### ABOUT THIS TASK
Of the lines listed below, return exactly those that run from the line containing "none -> canard/marron (356, 512, 414, 604)" through the line containing "trophée/gris (724, 181, 783, 247)", both included.

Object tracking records
++++
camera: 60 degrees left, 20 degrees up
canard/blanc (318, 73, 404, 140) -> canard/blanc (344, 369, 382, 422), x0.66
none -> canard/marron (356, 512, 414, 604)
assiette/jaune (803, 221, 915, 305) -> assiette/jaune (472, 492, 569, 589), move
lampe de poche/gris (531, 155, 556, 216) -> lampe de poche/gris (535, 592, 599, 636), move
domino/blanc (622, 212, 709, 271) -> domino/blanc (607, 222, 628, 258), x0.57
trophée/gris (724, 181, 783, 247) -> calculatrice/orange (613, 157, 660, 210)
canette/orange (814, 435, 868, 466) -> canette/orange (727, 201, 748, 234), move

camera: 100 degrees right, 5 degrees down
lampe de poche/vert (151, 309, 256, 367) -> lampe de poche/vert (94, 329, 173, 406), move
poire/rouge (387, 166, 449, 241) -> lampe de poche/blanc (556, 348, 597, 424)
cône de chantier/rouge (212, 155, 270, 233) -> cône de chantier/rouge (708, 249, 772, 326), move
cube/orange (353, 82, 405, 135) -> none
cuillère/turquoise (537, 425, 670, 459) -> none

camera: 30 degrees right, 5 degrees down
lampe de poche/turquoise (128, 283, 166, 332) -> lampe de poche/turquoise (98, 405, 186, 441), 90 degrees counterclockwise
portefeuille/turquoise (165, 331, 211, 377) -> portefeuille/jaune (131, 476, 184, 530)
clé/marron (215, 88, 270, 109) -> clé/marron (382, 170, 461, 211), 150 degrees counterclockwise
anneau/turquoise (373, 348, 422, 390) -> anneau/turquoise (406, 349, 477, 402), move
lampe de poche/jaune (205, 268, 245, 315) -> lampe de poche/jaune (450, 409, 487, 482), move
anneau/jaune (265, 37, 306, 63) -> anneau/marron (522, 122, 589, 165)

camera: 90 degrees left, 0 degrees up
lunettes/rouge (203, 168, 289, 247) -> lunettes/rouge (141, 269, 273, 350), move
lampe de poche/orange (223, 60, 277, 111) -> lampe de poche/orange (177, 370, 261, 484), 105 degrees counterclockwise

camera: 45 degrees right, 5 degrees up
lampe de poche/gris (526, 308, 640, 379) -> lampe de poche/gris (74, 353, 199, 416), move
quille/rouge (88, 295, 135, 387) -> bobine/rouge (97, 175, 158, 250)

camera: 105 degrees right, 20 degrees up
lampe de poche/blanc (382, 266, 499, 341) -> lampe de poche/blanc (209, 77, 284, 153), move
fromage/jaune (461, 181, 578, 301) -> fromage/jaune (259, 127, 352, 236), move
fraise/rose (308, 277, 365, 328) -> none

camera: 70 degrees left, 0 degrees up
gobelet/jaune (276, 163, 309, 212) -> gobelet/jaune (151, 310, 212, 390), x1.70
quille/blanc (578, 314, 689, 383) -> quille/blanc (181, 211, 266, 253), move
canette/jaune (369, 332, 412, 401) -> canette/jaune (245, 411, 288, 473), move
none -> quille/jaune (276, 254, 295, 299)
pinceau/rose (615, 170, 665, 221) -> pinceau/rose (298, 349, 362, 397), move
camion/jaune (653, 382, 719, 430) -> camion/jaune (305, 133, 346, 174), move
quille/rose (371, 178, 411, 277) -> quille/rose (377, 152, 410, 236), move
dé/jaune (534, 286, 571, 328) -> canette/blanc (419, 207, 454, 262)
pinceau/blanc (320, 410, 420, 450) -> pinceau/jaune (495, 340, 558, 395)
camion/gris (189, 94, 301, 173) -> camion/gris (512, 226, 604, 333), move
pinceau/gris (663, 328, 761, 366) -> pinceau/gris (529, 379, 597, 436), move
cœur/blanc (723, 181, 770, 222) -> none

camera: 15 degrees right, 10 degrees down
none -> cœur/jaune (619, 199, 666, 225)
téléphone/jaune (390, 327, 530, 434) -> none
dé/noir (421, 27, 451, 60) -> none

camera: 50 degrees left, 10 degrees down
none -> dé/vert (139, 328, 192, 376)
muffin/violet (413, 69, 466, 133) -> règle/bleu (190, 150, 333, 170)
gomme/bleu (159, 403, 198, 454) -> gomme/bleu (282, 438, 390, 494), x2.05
++++
### TASK OUTPUT
none -> canard/marron (356, 512, 414, 604)
assiette/jaune (803, 221, 915, 305) -> assiette/jaune (472, 492, 569, 589), move
lampe de poche/gris (531, 155, 556, 216) -> lampe de poche/gris (535, 592, 599, 636), move
domino/blanc (622, 212, 709, 271) -> domino/blanc (607, 222, 628, 258), x0.57
trophée/gris (724, 181, 783, 247) -> calculatrice/orange (613, 157, 660, 210)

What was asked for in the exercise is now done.